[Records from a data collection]
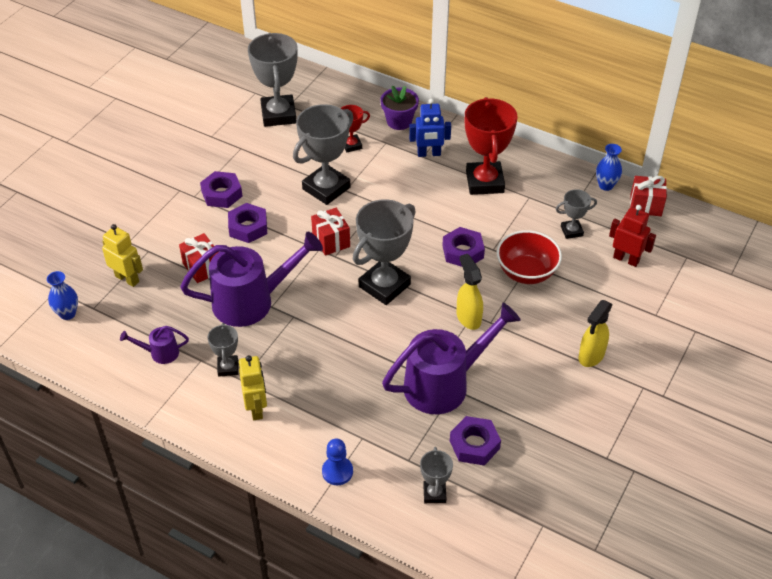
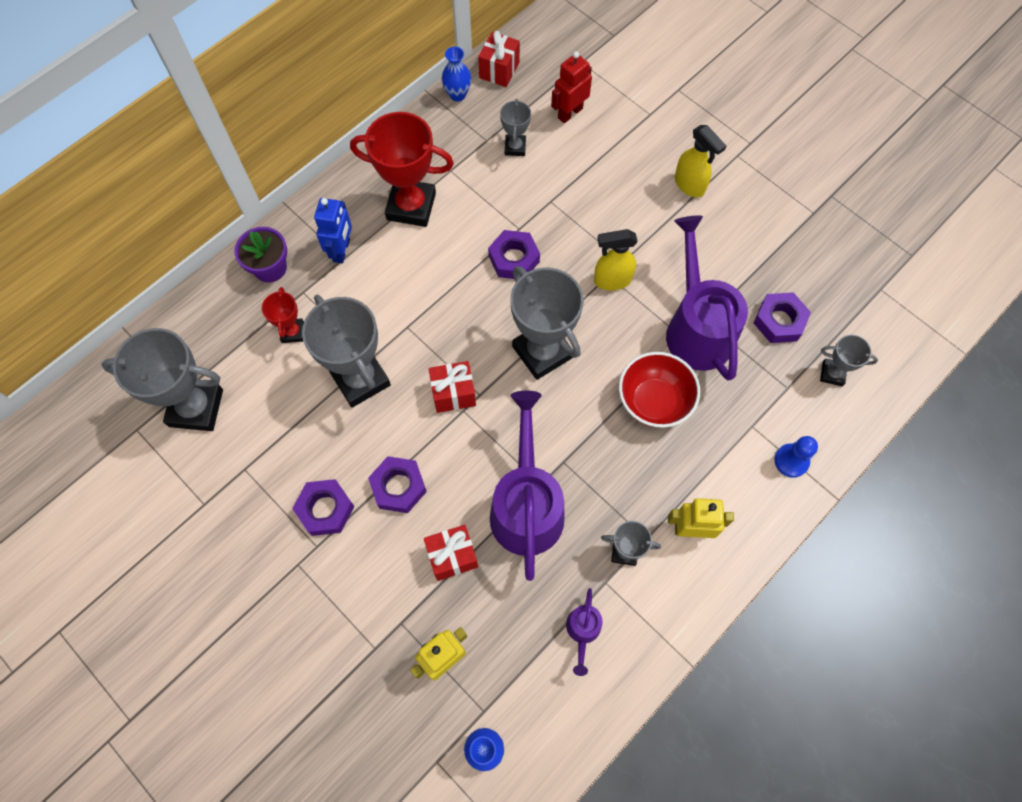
camera: 75 degrees left, 20 degrees up
(526, 272) = (562, 207): red bowl -> red bowl (654, 401)

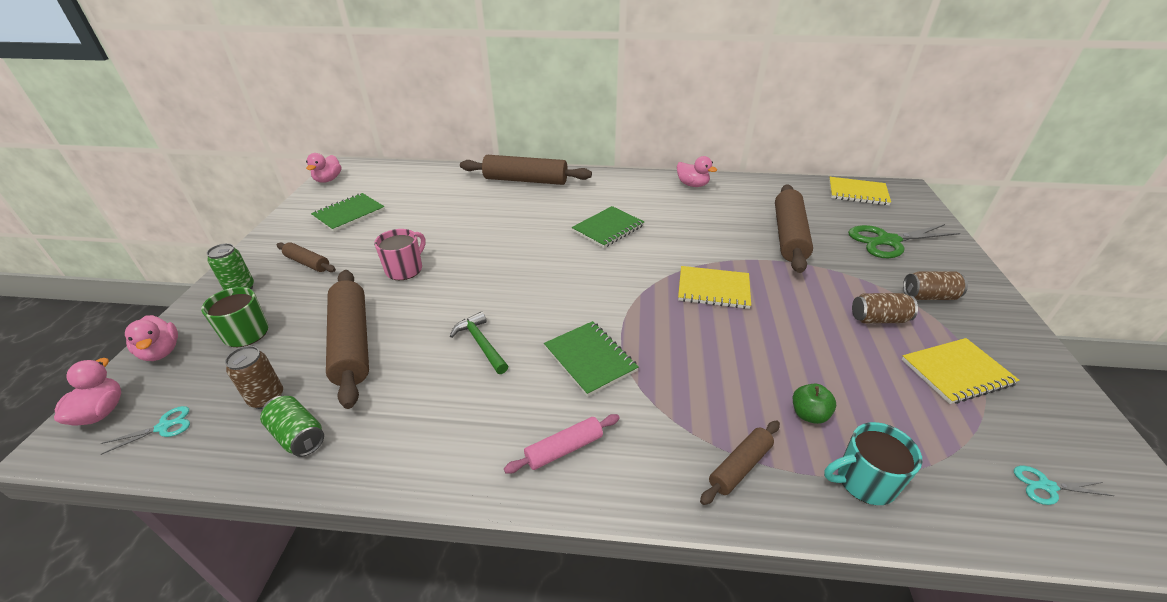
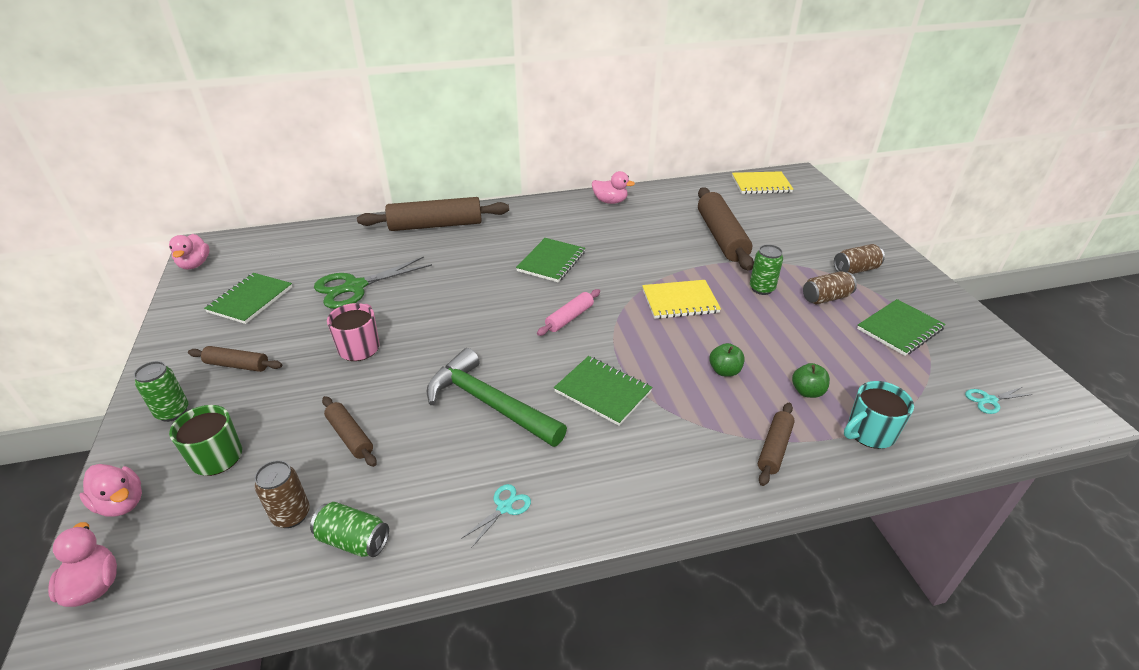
camera: 20 degrees left, 0 degrees up
(164, 427) = (188, 577): turquoise scissors -> turquoise scissors (504, 507)
(352, 343) = (350, 436): brown rolling pin -> brown rolling pin, size x0.52
(481, 344) = (489, 403): green hammer -> green hammer, size x1.77
(564, 449) = (623, 476): pink rolling pin -> pink rolling pin (569, 318)
(725, 369) = (724, 371): none -> green apple
(808, 294) = (761, 289): none -> green can
(888, 241) = (805, 226): green scissors -> green scissors (355, 287)
(956, 372) = (899, 329): yellow notebook -> green notebook

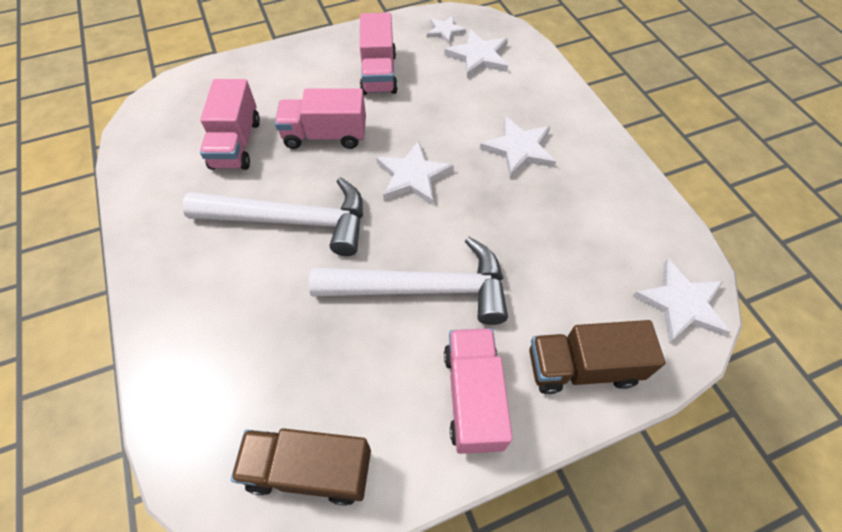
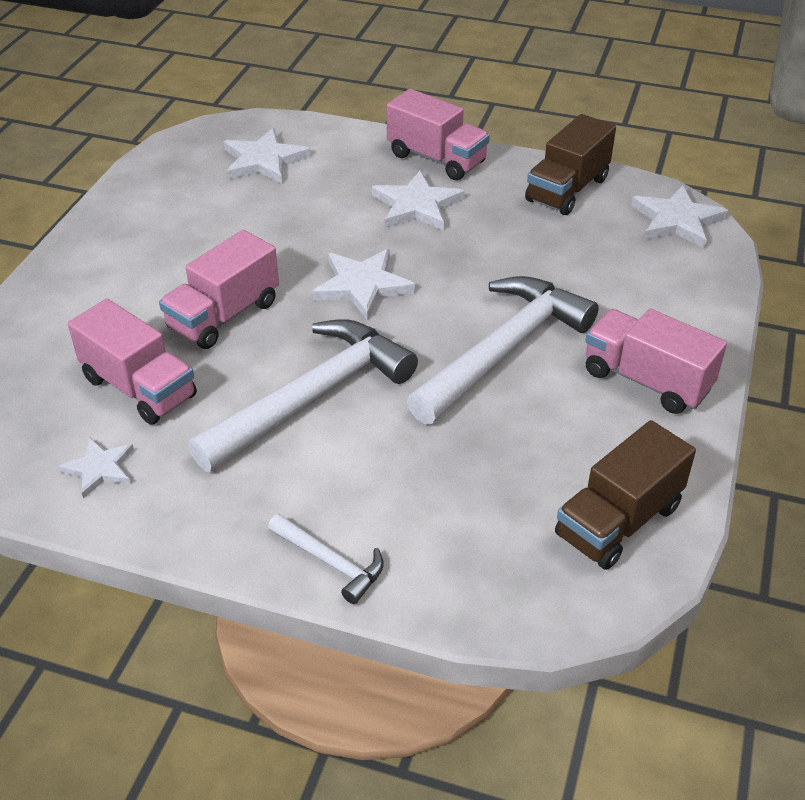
camera: 50 degrees left, 15 degrees down
(161, 323) = (330, 562): none -> white hammer
(379, 74) = (188, 234): pink truck -> pink truck (436, 159)
(445, 31) = (194, 160): white star -> white star (99, 469)
(582, 367) = (679, 304): brown truck -> brown truck (567, 190)

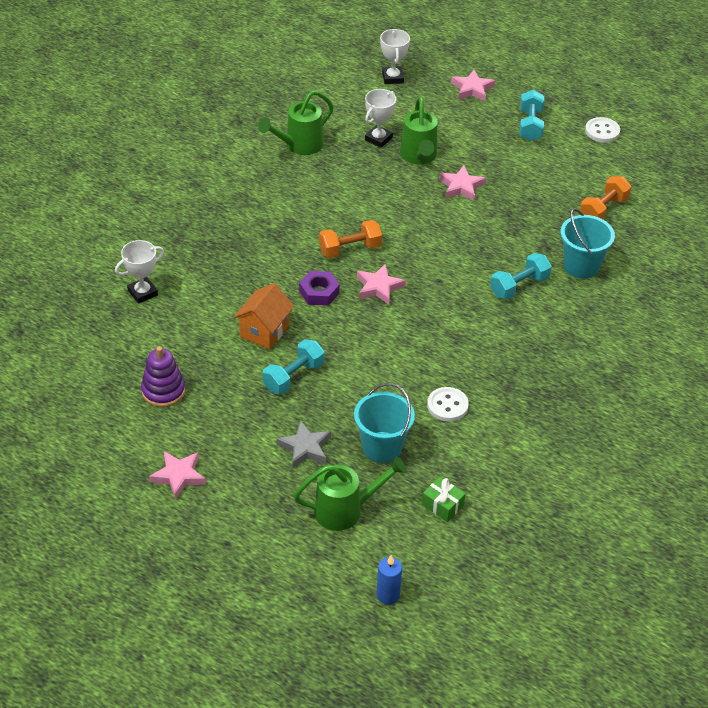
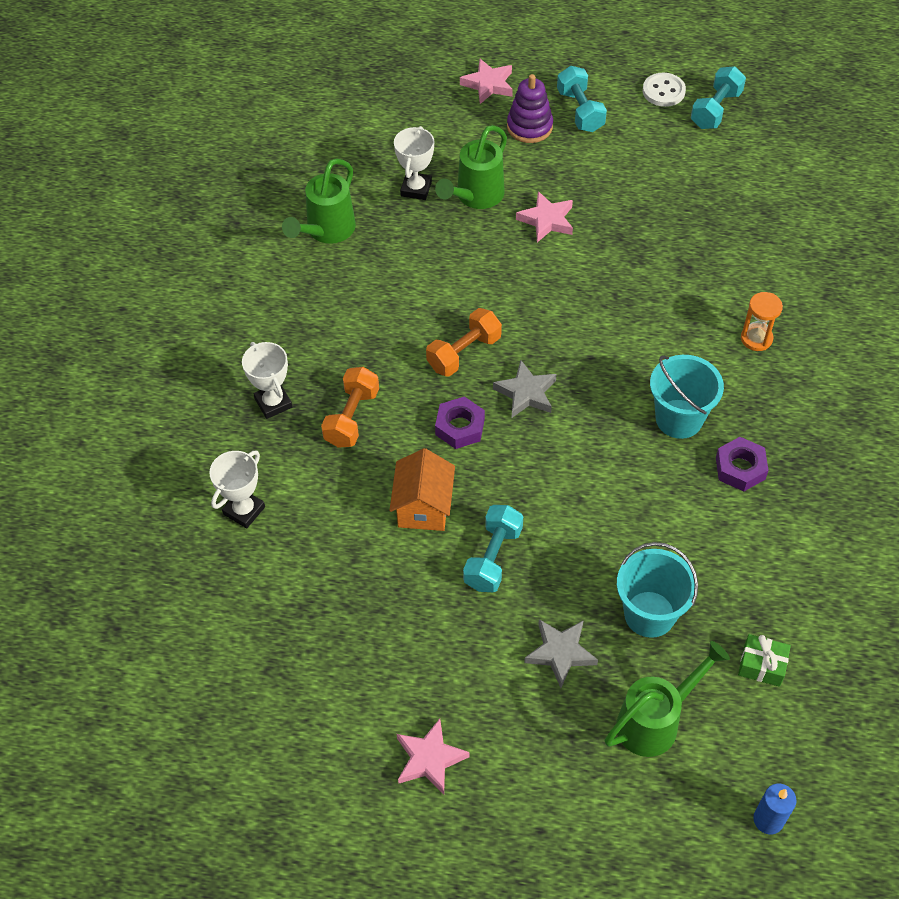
camera: 20 degrees left, 10 degrees up
(163, 391) = (345, 643): purple stacking toy -> purple stacking toy (529, 127)
(379, 287) = (526, 393): pink star -> grey star
(392, 78) = (388, 100): white trophy -> white trophy (273, 403)
(419, 156) = (476, 196): green watering can -> green watering can turned 60 degrees clockwise
(447, 405) = (692, 525): white button -> none
(505, 383) = (740, 468): none -> purple nut
(519, 286) = (685, 331): turquoise dumbbell -> turquoise dumbbell (715, 110)
(570, 308) = (756, 338): none -> orange hourglass
(581, 266) = (738, 277): turquoise bucket -> turquoise bucket (679, 419)
(603, 210) = (721, 194): orange dumbbell -> orange dumbbell (352, 417)

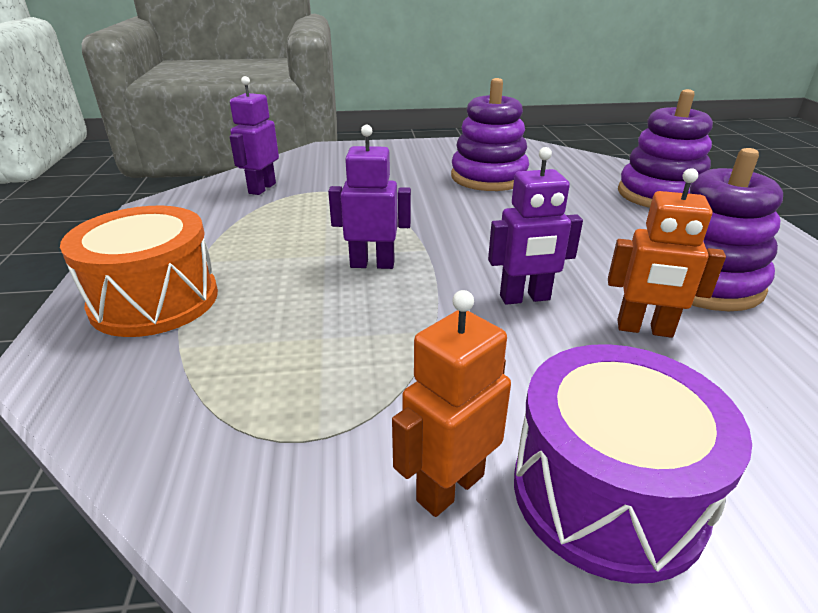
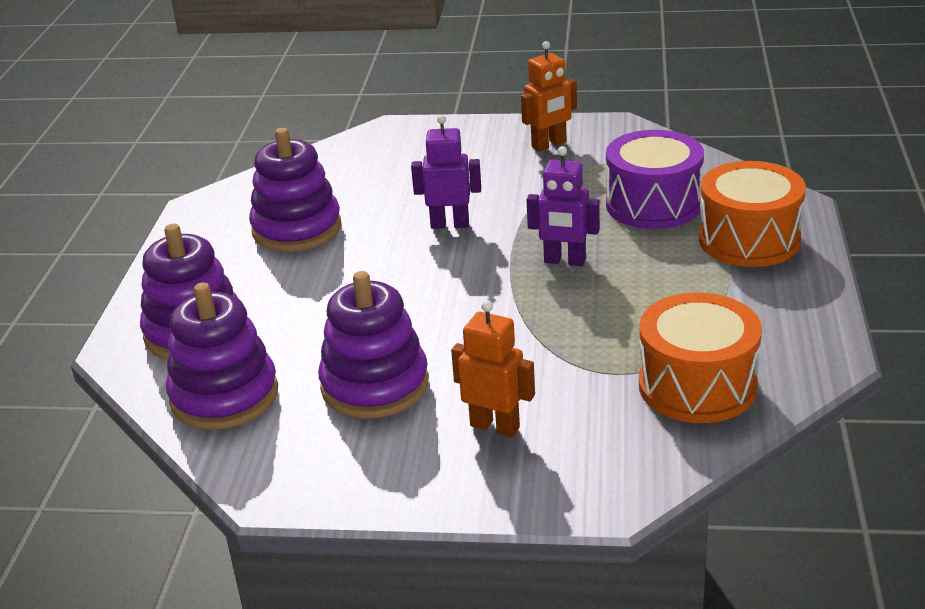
camera: 165 degrees left, 0 degrees up
(262, 188) = (697, 386): purple robot -> orange drum
(584, 168) = (224, 396): none -> purple stacking toy
(607, 493) = (478, 140): purple drum -> purple drum (653, 204)
(644, 329) = (384, 200): orange robot -> orange robot (495, 426)

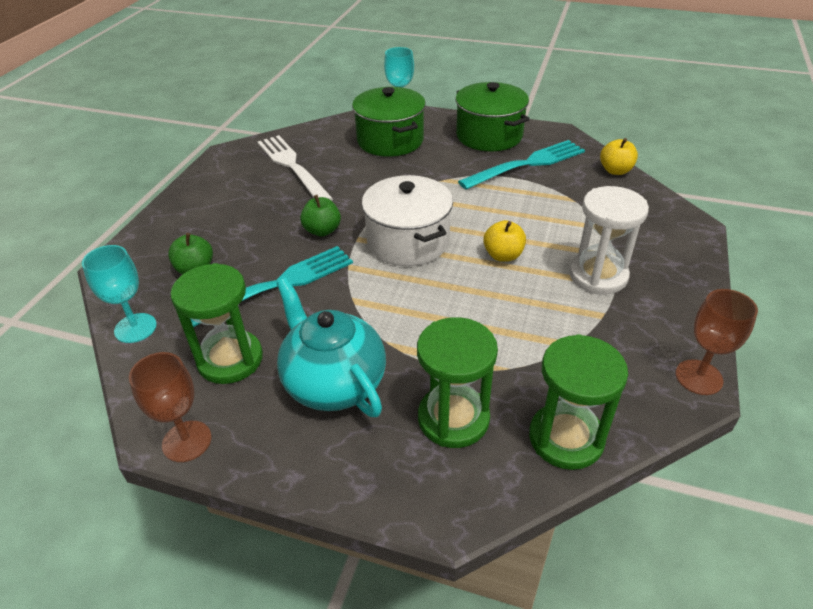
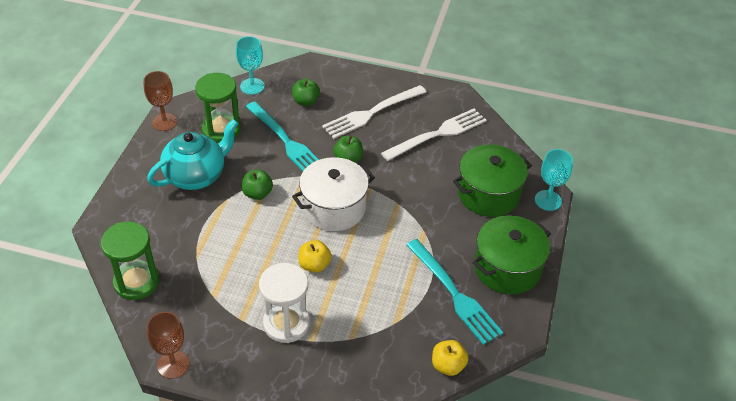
camera: 85 degrees right, 5 degrees up
(240, 212) = (371, 113): none -> white fork
(378, 310) = (257, 193): none -> green apple
(453, 418) = (160, 230): green hourglass -> none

Prompt:
Send back every record exactly as it stands, except the pictures.

Exercise response:
camera: 75 degrees left, 20 degrees up
(526, 272) = (562, 207): red bowl -> red bowl (654, 401)

camera: 20 degrees left, 0 degrees up
(164, 427) = (188, 577): turquoise scissors -> turquoise scissors (504, 507)
(352, 343) = (350, 436): brown rolling pin -> brown rolling pin, size x0.52
(481, 344) = (489, 403): green hammer -> green hammer, size x1.77
(564, 449) = (623, 476): pink rolling pin -> pink rolling pin (569, 318)
(725, 369) = (724, 371): none -> green apple
(808, 294) = (761, 289): none -> green can
(888, 241) = (805, 226): green scissors -> green scissors (355, 287)
(956, 372) = (899, 329): yellow notebook -> green notebook

camera: 50 degrees left, 15 degrees down
(161, 323) = (330, 562): none -> white hammer
(379, 74) = (188, 234): pink truck -> pink truck (436, 159)
(445, 31) = (194, 160): white star -> white star (99, 469)
(582, 367) = (679, 304): brown truck -> brown truck (567, 190)

camera: 20 degrees left, 10 degrees up
(163, 391) = (345, 643): purple stacking toy -> purple stacking toy (529, 127)
(379, 287) = (526, 393): pink star -> grey star
(392, 78) = (388, 100): white trophy -> white trophy (273, 403)
(419, 156) = (476, 196): green watering can -> green watering can turned 60 degrees clockwise
(447, 405) = (692, 525): white button -> none
(505, 383) = (740, 468): none -> purple nut
(519, 286) = (685, 331): turquoise dumbbell -> turquoise dumbbell (715, 110)
(570, 308) = (756, 338): none -> orange hourglass
(581, 266) = (738, 277): turquoise bucket -> turquoise bucket (679, 419)
(603, 210) = (721, 194): orange dumbbell -> orange dumbbell (352, 417)

camera: 165 degrees left, 0 degrees up
(262, 188) = (697, 386): purple robot -> orange drum
(584, 168) = (224, 396): none -> purple stacking toy
(607, 493) = (478, 140): purple drum -> purple drum (653, 204)
(644, 329) = (384, 200): orange robot -> orange robot (495, 426)

camera: 85 degrees right, 5 degrees up
(240, 212) = (371, 113): none -> white fork
(378, 310) = (257, 193): none -> green apple
(453, 418) = (160, 230): green hourglass -> none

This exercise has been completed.